Instructions to follow - Could you output, word for word, only the lines from the line with "orange duck: 7 -> 6" to the end of the entries, including both ends? Omit the pictures.

(Data for this exercise)

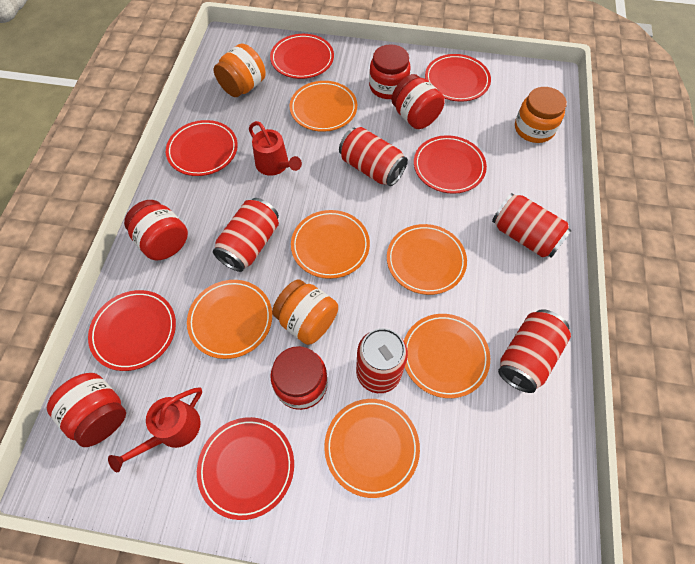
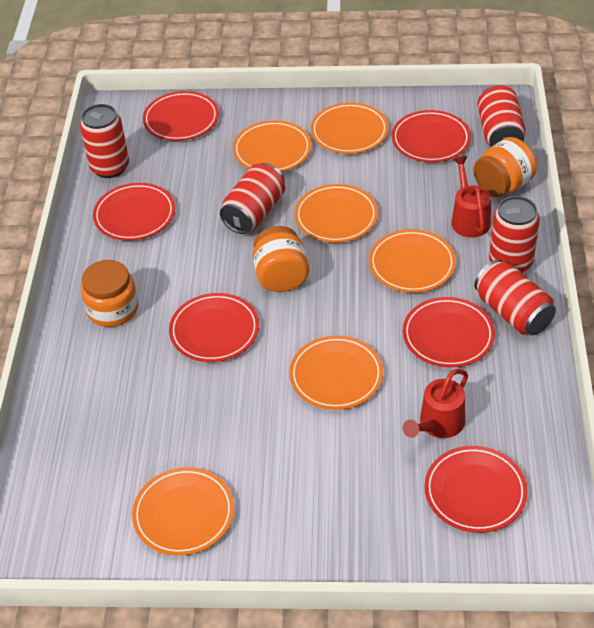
red jar: 5 -> 0

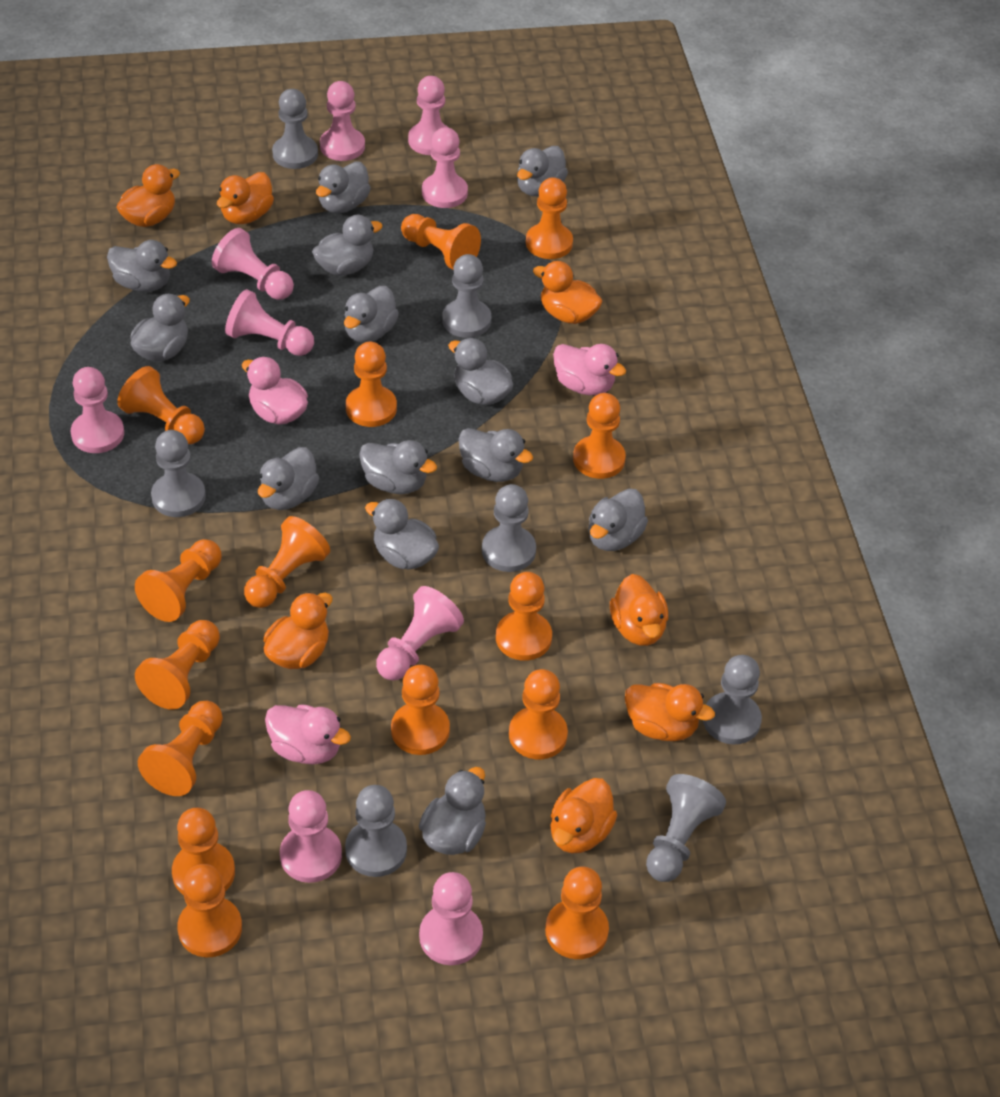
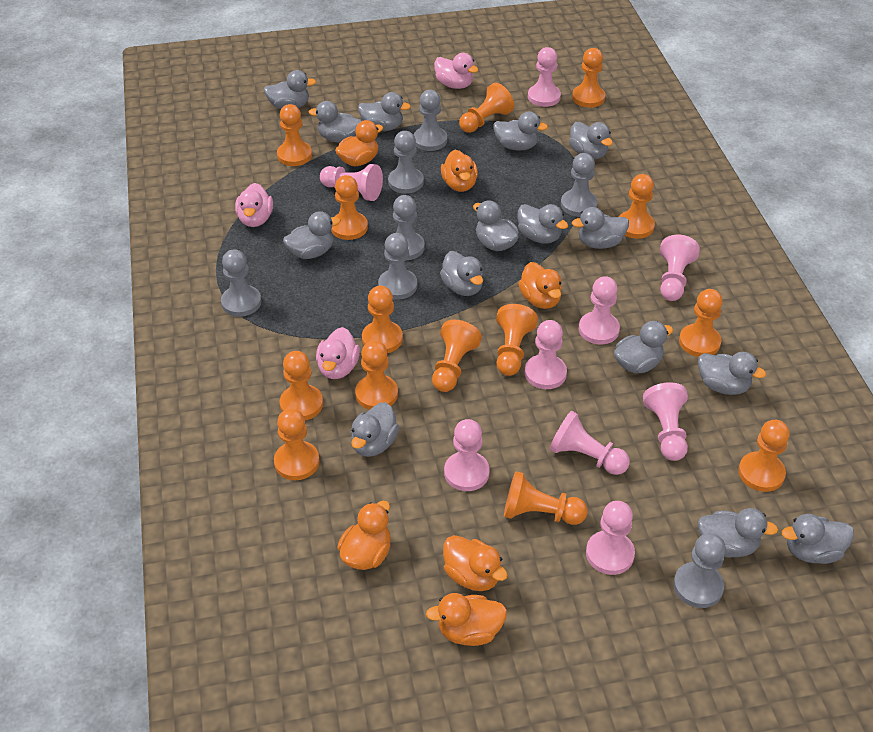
grey duck: 13 -> 15
orange duck: 7 -> 6
orange pawn: 15 -> 14

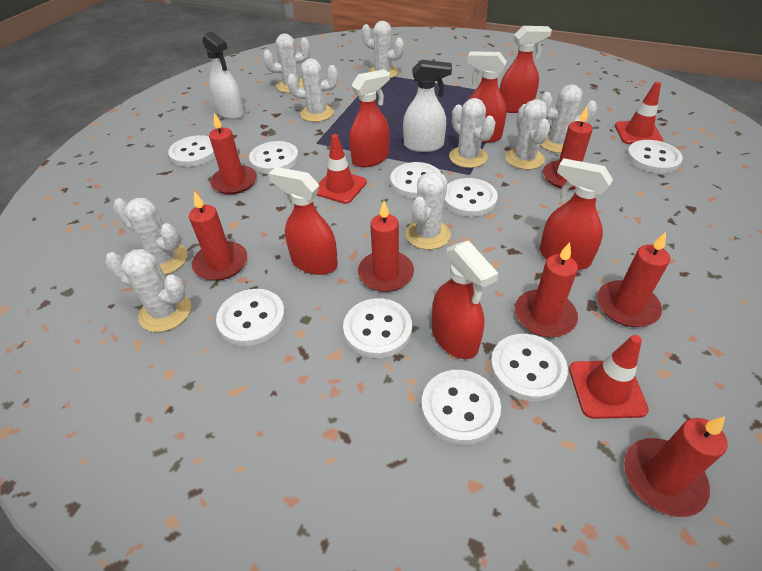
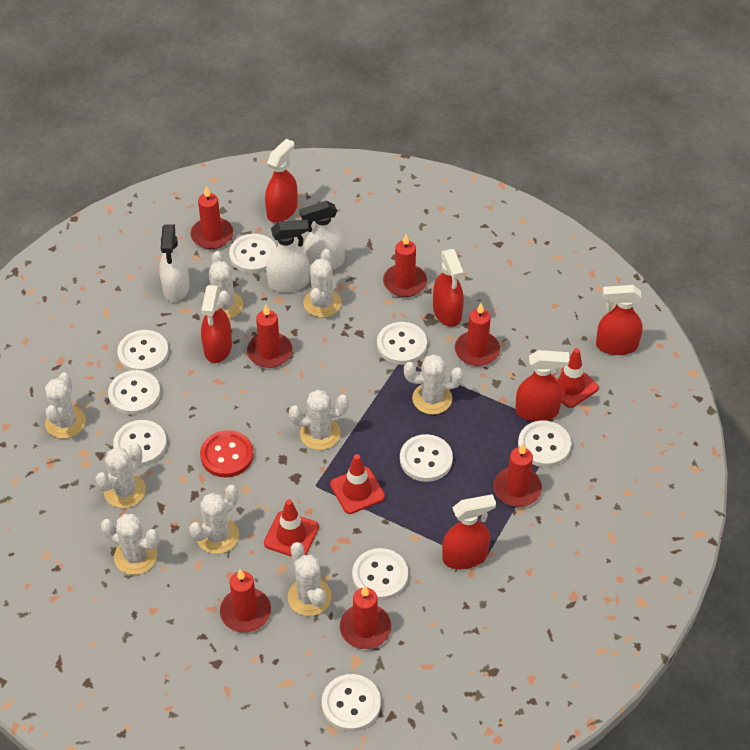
red button: 0 -> 1
white spray bottle: 2 -> 3

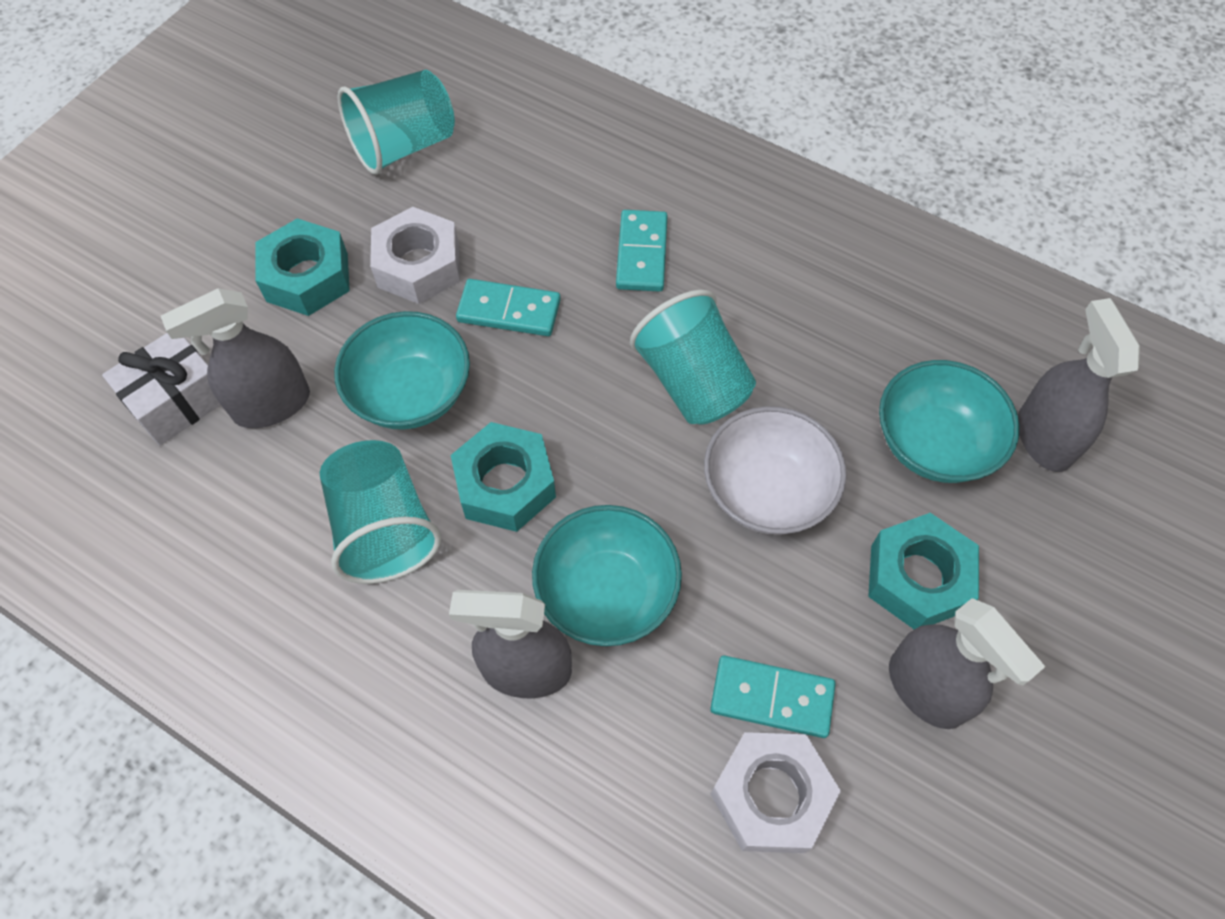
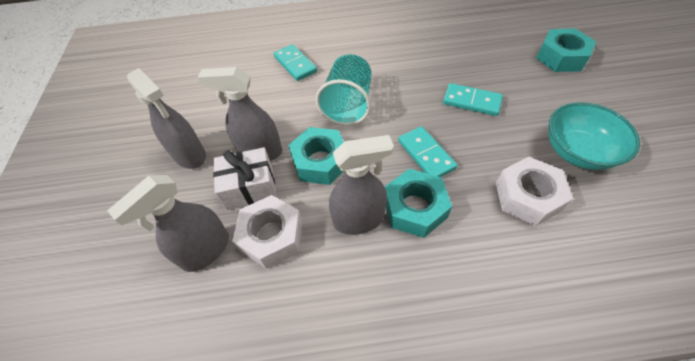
turquoise bowl: 3 -> 1
turquoise cup: 3 -> 1
white bowl: 1 -> 0

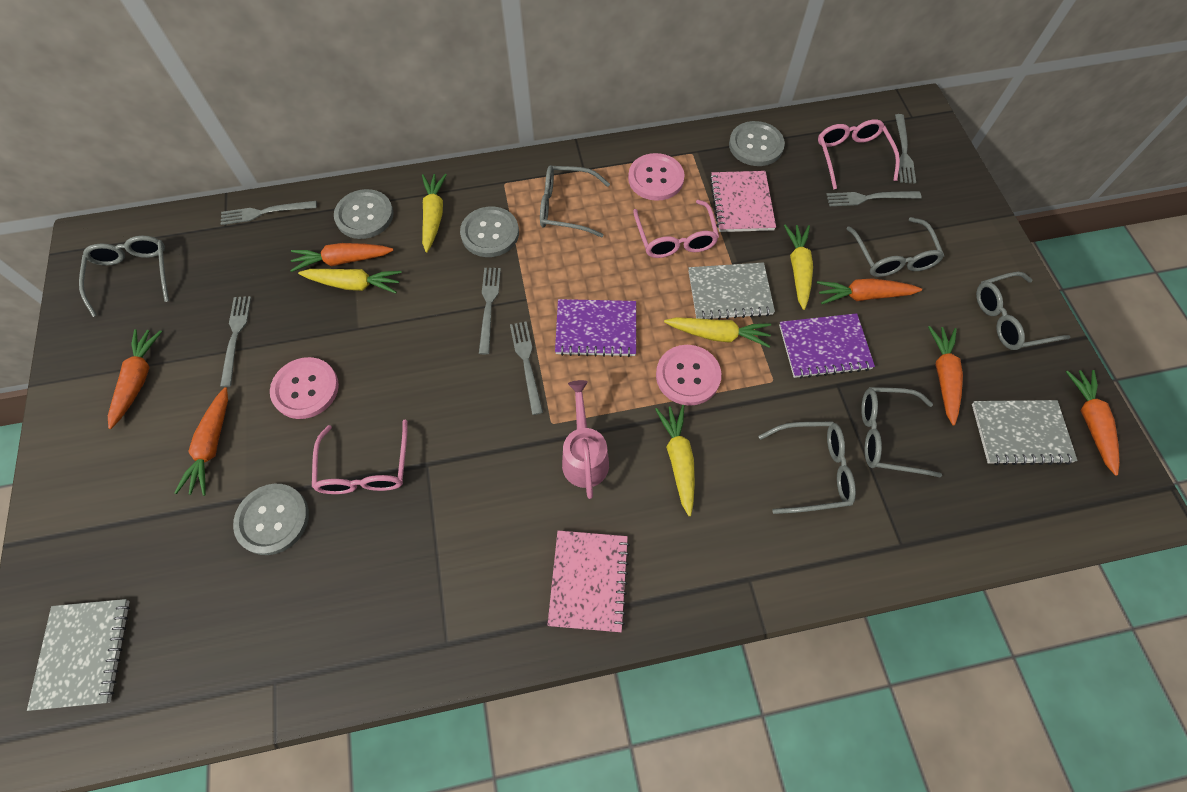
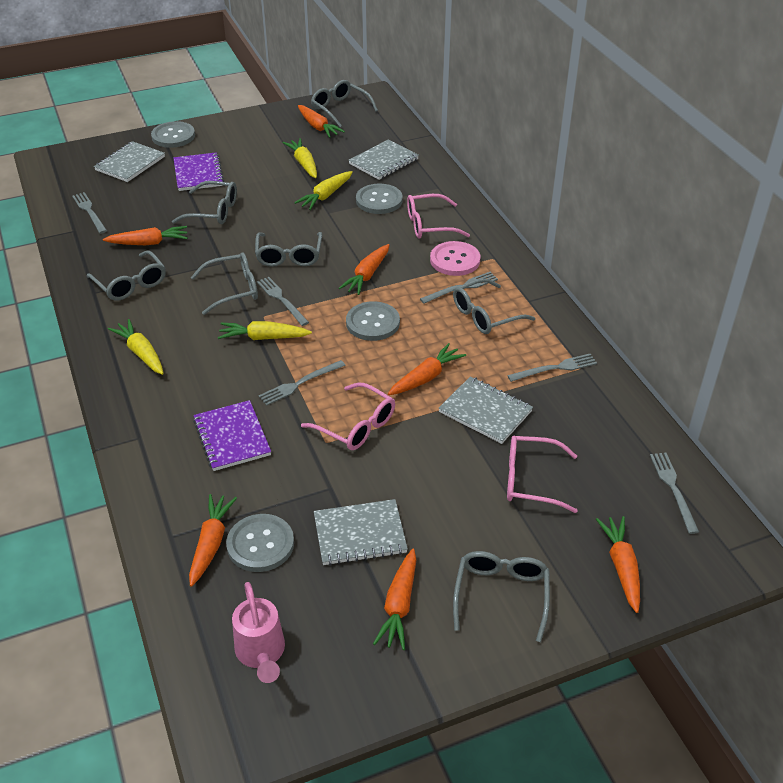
grey glasses: 6 -> 7
grey notebook: 3 -> 4
orange carrot: 6 -> 7
pink button: 3 -> 1
pink notebook: 2 -> 0
yellow carrot: 5 -> 4

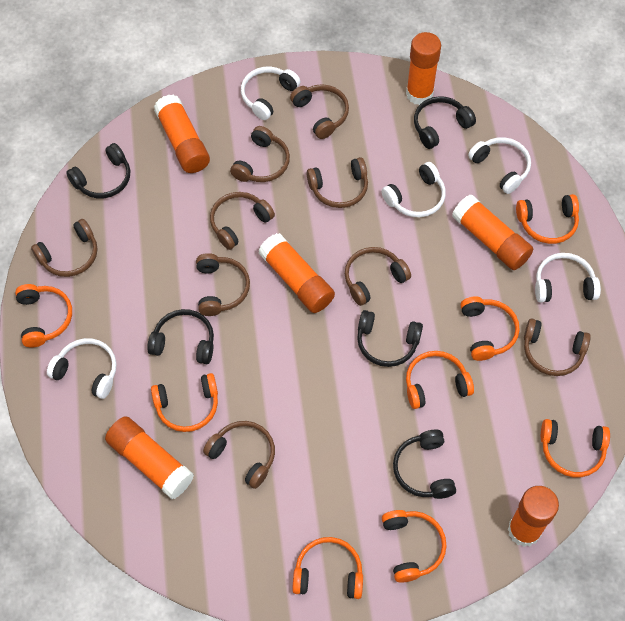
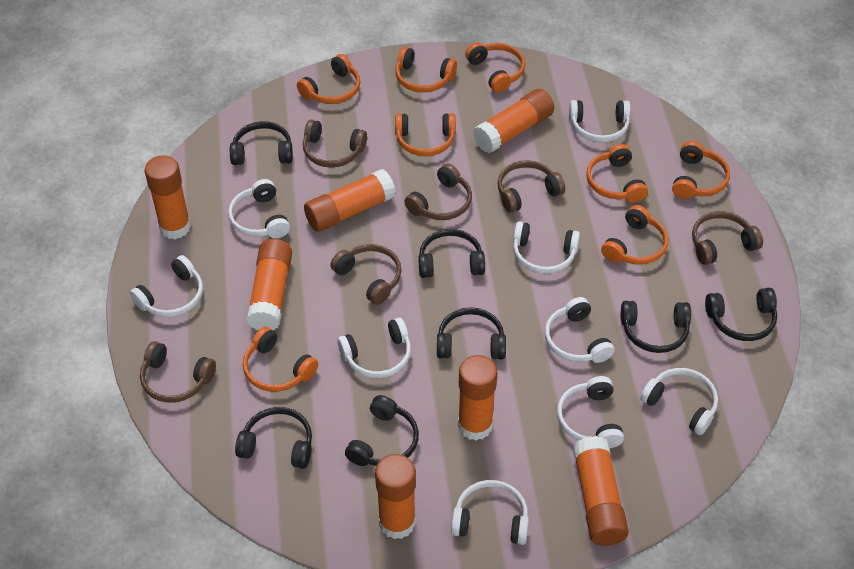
black headphones: 5 -> 7
brown headphones: 9 -> 6
orange glue stick: 6 -> 7
white headphones: 5 -> 9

(End Data for this exercise)

Exercise solution -
orange duck: 7 -> 6
orange pawn: 15 -> 14

red button: 0 -> 1
white spray bottle: 2 -> 3

turquoise bowl: 3 -> 1
turquoise cup: 3 -> 1
white bowl: 1 -> 0

grey glasses: 6 -> 7
grey notebook: 3 -> 4
orange carrot: 6 -> 7
pink button: 3 -> 1
pink notebook: 2 -> 0
yellow carrot: 5 -> 4

black headphones: 5 -> 7
brown headphones: 9 -> 6
orange glue stick: 6 -> 7
white headphones: 5 -> 9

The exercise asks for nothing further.